BEGIN EXTRACTED MATERIAL

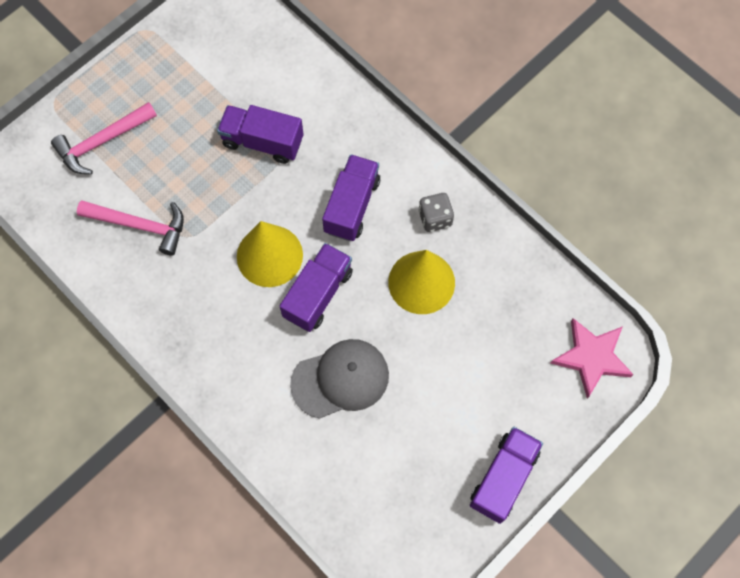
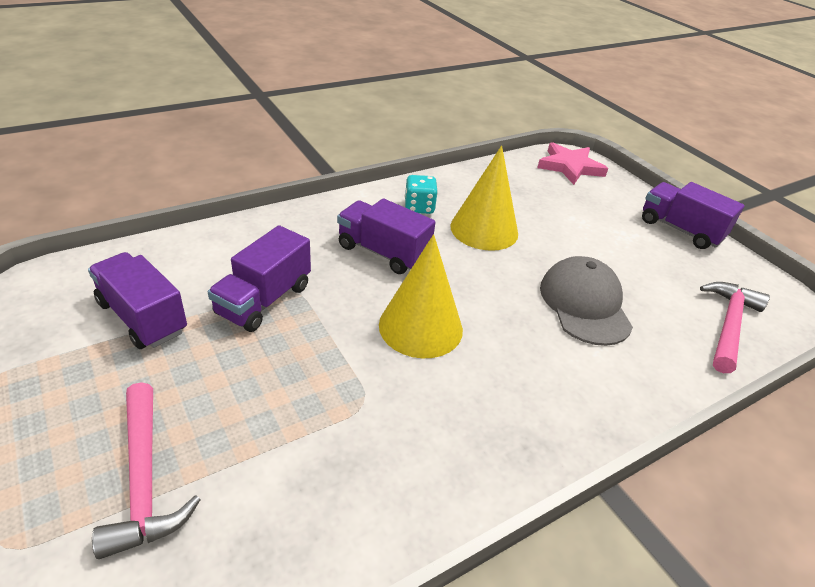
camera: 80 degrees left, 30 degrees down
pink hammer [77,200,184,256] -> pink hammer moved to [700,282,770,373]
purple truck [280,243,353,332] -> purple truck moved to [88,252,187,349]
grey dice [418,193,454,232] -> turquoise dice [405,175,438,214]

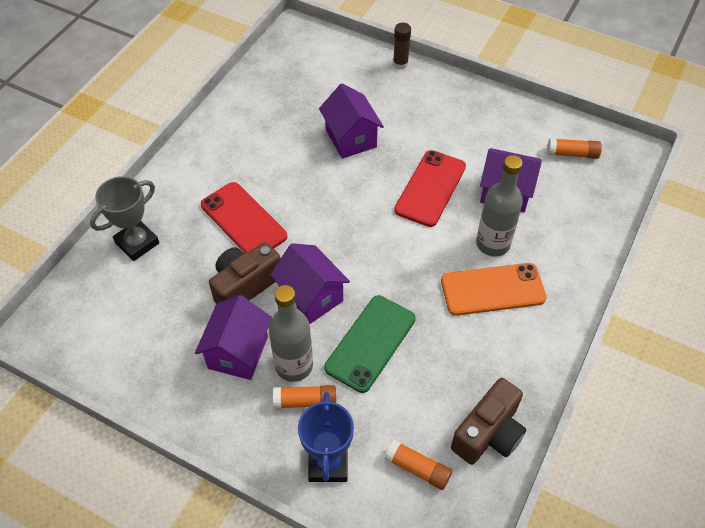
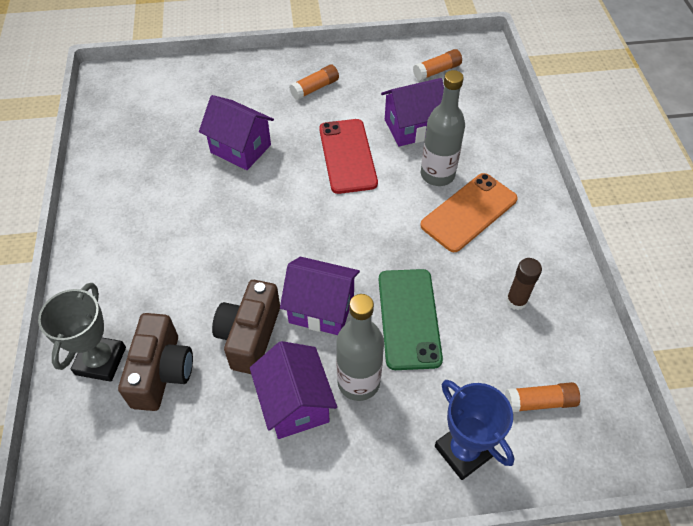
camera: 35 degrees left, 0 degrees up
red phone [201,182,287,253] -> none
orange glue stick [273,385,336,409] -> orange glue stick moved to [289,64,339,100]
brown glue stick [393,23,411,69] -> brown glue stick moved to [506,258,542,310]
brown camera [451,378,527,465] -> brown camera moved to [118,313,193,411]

END EXTRACTED MATERIAL

- **ASSIGNMENT**
Omit all pictures and repeat the rest of the records verbatim.

- **ANSWER TO THIS TASK**
camera: 80 degrees left, 30 degrees down
pink hammer [77,200,184,256] -> pink hammer moved to [700,282,770,373]
purple truck [280,243,353,332] -> purple truck moved to [88,252,187,349]
grey dice [418,193,454,232] -> turquoise dice [405,175,438,214]

camera: 35 degrees left, 0 degrees up
red phone [201,182,287,253] -> none
orange glue stick [273,385,336,409] -> orange glue stick moved to [289,64,339,100]
brown glue stick [393,23,411,69] -> brown glue stick moved to [506,258,542,310]
brown camera [451,378,527,465] -> brown camera moved to [118,313,193,411]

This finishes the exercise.